Problem description: Exactly as they stand, copy the lines from the one containing "none -> brown slope H1:H2 level 2 top 1" to the final line of the data; leave out the pictures.

Spatial object tracking data:
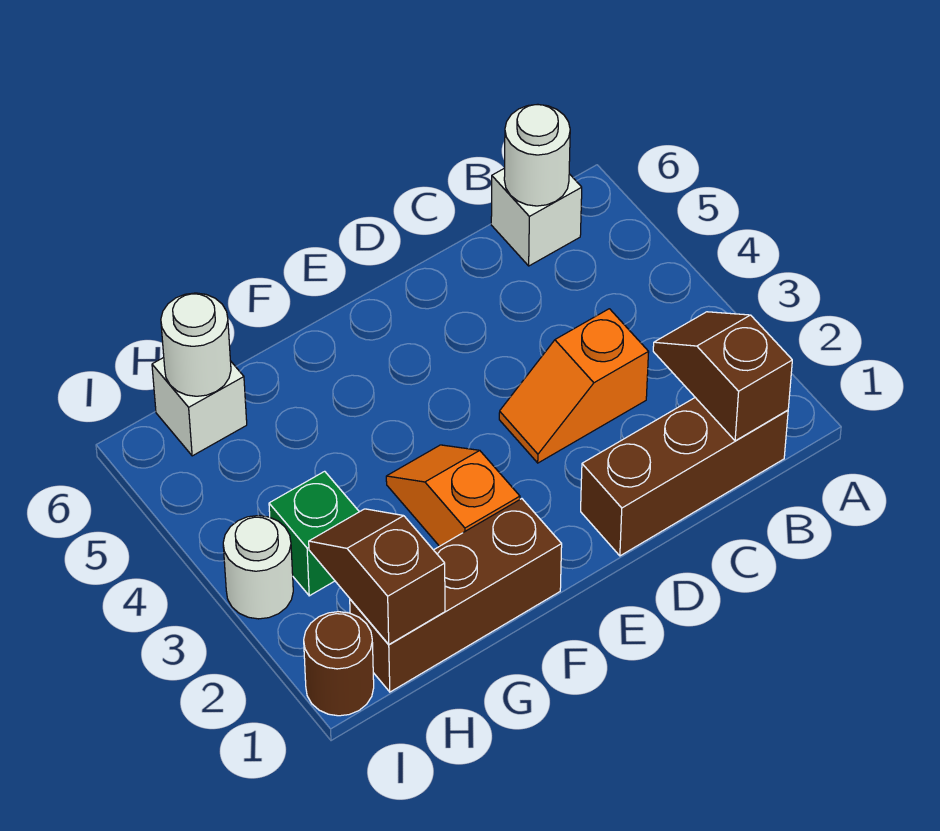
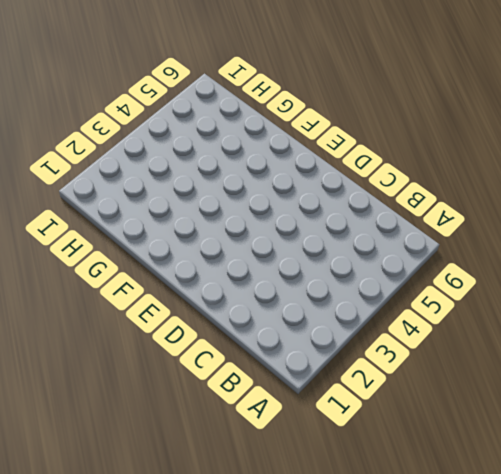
none -> brown brick B1:D1 level 1
none -> white brick B6 level 1
none -> orange slope C3:D3 level 1 top C

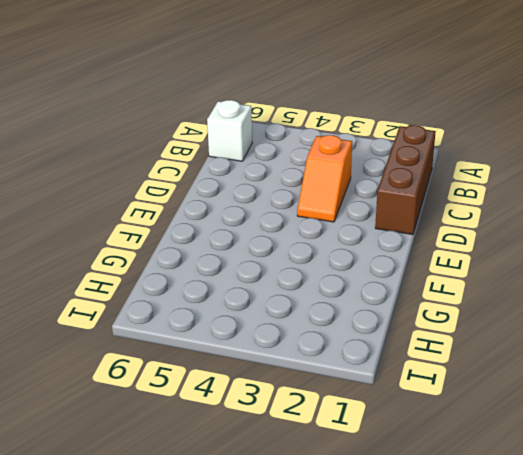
none -> brown brick F1:H1 level 1
none -> orange slope F2:F3 level 1 top 2
none -> green brick H3 level 1

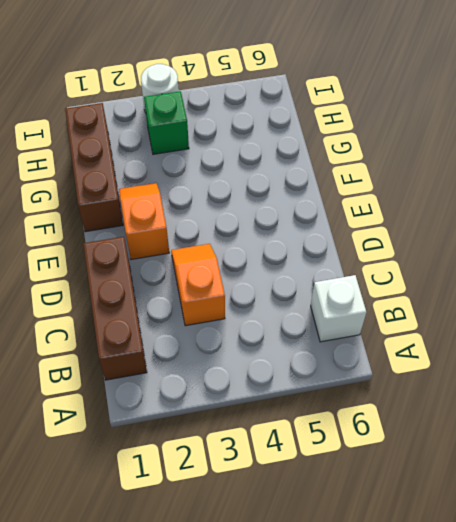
orange slope E2:F2 level 1 top E -> orange slope F2:F3 level 1 top 2
none -> white brick H6 level 1
none -> brown round brick I1 level 1
none -> brown slope B1:B2 level 2 top 1

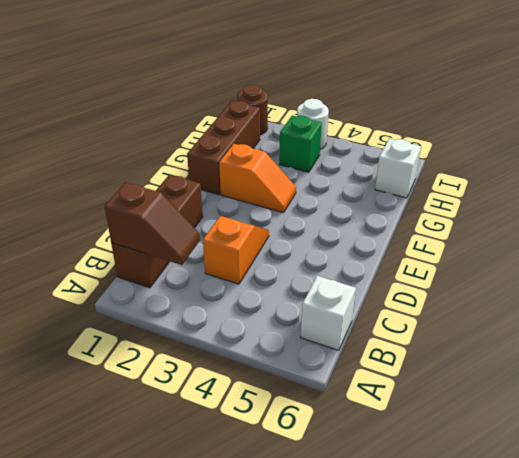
none -> white round brick B6 level 2
none -> brown slope H1:H2 level 2 top 1
none -> white round brick H6 level 2

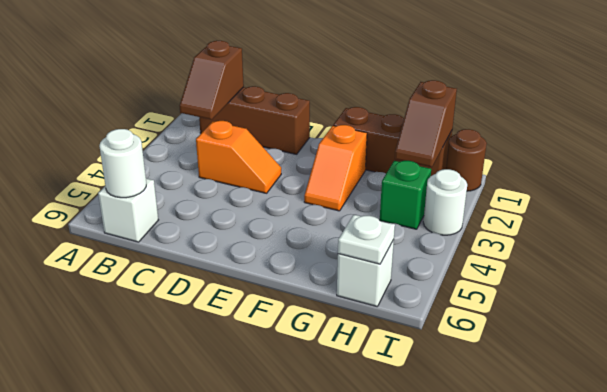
white plate H6 level 2 -> white round brick H6 level 2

Response:
none -> brown slope H1:H2 level 2 top 1
none -> white round brick H6 level 2

white plate H6 level 2 -> white round brick H6 level 2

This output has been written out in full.